> WHAT TO DO:
Pick out each line in these entries that contains the string "shoe".
(RECORD EXTRACTS begins)
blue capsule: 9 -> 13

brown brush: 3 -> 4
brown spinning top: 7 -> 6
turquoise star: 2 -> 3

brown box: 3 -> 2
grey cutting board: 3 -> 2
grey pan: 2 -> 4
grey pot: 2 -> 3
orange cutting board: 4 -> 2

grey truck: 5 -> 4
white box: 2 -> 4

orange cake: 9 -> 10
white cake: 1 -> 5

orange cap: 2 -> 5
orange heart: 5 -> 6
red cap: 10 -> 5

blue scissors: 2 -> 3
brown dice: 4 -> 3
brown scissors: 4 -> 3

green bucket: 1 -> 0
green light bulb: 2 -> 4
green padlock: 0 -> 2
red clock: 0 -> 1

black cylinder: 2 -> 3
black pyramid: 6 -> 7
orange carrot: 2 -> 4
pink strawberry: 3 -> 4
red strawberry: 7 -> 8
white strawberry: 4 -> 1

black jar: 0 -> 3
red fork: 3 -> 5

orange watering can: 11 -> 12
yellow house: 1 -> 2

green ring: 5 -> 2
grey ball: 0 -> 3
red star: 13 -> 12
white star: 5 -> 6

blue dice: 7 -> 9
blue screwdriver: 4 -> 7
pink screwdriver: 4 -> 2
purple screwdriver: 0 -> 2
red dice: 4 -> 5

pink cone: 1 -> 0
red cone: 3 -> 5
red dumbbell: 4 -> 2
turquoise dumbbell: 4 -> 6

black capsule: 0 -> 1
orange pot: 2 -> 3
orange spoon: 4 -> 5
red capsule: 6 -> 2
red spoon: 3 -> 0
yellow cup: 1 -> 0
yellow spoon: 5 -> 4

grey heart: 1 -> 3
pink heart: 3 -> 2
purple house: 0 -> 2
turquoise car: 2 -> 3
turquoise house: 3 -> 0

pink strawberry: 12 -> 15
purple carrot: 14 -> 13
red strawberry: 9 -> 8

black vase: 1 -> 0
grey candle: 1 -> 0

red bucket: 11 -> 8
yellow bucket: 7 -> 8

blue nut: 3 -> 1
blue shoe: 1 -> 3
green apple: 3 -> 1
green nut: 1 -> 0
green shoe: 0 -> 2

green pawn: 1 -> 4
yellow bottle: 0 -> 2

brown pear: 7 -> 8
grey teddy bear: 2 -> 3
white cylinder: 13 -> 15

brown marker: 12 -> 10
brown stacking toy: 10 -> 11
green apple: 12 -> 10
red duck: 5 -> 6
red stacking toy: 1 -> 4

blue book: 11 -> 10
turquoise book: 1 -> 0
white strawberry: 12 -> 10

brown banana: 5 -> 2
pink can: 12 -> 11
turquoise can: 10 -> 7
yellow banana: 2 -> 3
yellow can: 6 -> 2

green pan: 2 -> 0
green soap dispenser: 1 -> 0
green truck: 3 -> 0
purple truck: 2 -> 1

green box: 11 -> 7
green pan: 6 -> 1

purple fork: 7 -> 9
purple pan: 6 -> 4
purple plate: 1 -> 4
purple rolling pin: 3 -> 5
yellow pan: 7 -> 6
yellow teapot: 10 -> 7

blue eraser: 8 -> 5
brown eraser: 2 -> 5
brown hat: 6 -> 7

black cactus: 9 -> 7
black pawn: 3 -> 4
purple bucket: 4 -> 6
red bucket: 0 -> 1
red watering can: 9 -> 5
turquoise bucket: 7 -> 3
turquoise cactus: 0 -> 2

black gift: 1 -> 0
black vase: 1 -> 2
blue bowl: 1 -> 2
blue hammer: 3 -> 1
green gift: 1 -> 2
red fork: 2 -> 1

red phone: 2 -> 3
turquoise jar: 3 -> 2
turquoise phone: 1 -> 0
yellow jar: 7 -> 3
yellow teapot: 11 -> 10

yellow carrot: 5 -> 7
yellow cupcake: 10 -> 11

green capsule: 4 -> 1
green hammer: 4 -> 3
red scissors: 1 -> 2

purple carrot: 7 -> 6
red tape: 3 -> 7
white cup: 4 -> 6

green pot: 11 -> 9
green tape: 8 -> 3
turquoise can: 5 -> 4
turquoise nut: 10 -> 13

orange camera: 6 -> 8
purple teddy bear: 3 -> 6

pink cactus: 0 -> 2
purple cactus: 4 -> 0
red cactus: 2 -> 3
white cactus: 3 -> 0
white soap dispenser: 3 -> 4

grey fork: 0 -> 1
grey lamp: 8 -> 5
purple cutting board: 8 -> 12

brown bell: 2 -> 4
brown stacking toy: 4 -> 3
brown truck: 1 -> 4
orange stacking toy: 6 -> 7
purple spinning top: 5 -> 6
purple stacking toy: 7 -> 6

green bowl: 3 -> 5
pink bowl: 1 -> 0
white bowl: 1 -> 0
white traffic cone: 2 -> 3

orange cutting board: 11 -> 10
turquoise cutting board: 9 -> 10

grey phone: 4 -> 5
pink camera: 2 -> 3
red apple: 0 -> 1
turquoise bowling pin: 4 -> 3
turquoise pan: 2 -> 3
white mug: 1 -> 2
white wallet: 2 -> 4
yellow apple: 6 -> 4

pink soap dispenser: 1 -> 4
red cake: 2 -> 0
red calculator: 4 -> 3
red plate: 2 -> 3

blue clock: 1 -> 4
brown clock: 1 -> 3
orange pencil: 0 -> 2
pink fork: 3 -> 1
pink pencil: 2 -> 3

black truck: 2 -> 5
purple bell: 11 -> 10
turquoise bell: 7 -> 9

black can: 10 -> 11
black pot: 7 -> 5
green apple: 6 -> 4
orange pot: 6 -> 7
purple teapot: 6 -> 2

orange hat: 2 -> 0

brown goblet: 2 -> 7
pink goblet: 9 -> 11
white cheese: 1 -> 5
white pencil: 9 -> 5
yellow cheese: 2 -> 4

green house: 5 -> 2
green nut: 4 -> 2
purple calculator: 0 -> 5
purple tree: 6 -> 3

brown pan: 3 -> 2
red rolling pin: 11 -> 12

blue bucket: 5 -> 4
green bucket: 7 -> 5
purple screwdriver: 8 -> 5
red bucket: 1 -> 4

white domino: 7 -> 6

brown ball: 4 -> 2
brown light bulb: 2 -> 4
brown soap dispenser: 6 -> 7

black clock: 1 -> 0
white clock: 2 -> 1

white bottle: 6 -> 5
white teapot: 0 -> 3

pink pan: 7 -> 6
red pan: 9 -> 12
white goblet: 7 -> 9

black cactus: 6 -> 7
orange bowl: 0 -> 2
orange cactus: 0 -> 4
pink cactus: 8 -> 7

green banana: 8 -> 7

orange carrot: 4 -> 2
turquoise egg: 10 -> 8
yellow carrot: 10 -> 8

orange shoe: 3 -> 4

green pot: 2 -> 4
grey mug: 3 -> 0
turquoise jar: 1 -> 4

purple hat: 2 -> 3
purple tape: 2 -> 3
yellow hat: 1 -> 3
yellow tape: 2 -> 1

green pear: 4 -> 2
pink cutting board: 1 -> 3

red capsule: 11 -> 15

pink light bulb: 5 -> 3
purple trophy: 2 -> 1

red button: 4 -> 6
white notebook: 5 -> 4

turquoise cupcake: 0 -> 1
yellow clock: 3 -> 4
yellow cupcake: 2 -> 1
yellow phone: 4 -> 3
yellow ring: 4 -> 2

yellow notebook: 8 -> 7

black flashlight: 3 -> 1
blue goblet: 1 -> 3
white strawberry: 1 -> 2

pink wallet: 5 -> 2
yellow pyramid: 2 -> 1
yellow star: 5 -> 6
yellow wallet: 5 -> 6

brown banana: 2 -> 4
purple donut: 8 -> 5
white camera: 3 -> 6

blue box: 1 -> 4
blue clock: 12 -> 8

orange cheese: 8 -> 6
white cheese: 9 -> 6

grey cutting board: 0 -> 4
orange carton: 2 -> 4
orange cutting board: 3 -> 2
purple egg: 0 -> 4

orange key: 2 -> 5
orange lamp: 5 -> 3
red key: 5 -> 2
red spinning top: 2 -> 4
(RECORD EXTRACTS ends)
> WORKED SOLUTION:
blue shoe: 1 -> 3
green shoe: 0 -> 2
orange shoe: 3 -> 4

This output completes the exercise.